▶ [PROBLEM DETAILS]: Once the images are removed, set down everything else in the listing below exactly.

▶ [AVAILABLE DATA]:

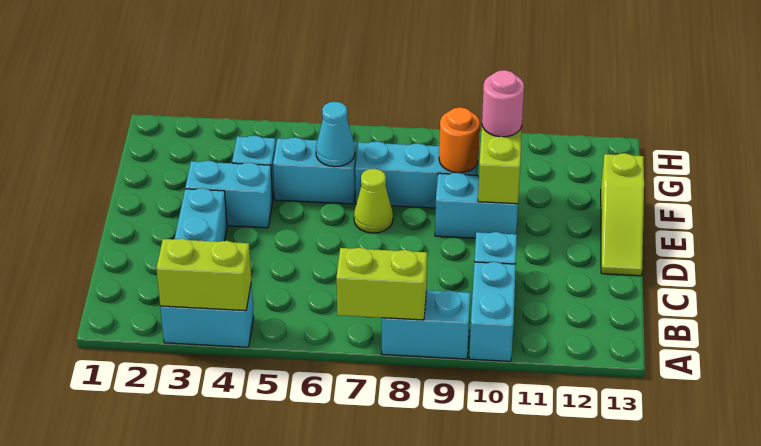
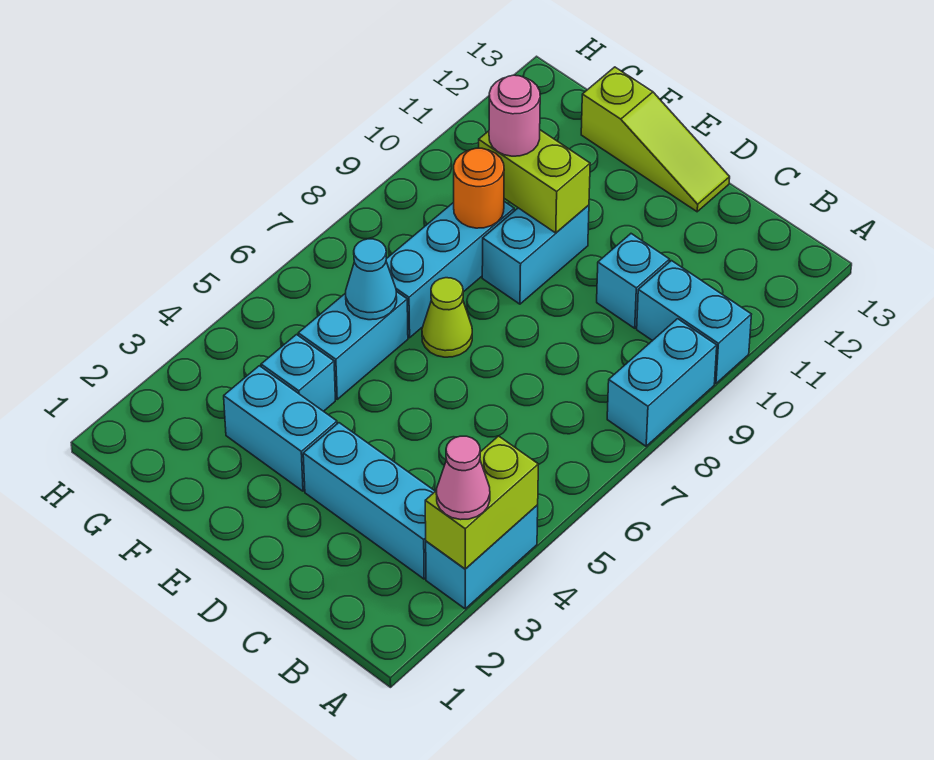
none -> pink cone A3 level 3
lime brick A7:A8 level 2 -> none
cyan brick E3:E4 level 1 -> cyan brick E3:F3 level 1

▶ [EXERCISE OUTPUT]:
none -> pink cone A3 level 3
lime brick A7:A8 level 2 -> none
cyan brick E3:E4 level 1 -> cyan brick E3:F3 level 1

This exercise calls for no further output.